* **HOW TO COMPLETE THIS TASK**: List each line of the data in which the string "RESET" appears.

* **RECORD SET**:
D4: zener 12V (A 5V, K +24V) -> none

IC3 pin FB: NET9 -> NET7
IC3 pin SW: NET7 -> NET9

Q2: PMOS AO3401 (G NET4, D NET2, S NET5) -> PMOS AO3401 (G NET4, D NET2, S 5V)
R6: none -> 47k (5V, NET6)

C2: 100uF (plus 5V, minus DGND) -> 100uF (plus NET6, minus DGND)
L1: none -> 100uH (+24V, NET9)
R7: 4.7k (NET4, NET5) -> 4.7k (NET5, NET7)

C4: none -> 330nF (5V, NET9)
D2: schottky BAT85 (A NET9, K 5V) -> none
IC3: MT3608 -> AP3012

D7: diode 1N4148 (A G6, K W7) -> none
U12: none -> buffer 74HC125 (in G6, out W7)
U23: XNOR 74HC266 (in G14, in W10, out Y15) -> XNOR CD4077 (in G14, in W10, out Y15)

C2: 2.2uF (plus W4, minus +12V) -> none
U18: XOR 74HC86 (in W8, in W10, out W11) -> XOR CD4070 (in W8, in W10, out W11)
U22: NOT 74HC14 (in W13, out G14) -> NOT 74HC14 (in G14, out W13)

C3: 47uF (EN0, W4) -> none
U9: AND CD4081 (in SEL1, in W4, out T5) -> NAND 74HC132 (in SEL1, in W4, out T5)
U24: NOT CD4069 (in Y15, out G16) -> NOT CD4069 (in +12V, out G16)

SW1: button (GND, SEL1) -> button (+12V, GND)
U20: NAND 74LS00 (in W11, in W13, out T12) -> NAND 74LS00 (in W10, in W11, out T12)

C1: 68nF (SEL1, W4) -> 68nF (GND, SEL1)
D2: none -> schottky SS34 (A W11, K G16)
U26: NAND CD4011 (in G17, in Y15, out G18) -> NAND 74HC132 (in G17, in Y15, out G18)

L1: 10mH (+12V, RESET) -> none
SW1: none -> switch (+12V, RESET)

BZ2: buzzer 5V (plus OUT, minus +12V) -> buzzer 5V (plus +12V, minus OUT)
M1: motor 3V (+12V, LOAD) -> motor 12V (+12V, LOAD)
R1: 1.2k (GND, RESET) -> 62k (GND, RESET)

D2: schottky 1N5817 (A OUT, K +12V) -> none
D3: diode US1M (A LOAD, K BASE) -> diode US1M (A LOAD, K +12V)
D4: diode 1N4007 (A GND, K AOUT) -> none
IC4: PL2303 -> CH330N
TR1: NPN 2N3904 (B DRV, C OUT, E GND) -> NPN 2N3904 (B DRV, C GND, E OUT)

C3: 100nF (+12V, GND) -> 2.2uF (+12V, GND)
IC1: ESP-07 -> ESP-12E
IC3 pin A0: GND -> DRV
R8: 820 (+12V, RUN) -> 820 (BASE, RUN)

* **SOLUTION TO THE EXERCISE**:
L1: 10mH (+12V, RESET) -> none
SW1: none -> switch (+12V, RESET)
R1: 1.2k (GND, RESET) -> 62k (GND, RESET)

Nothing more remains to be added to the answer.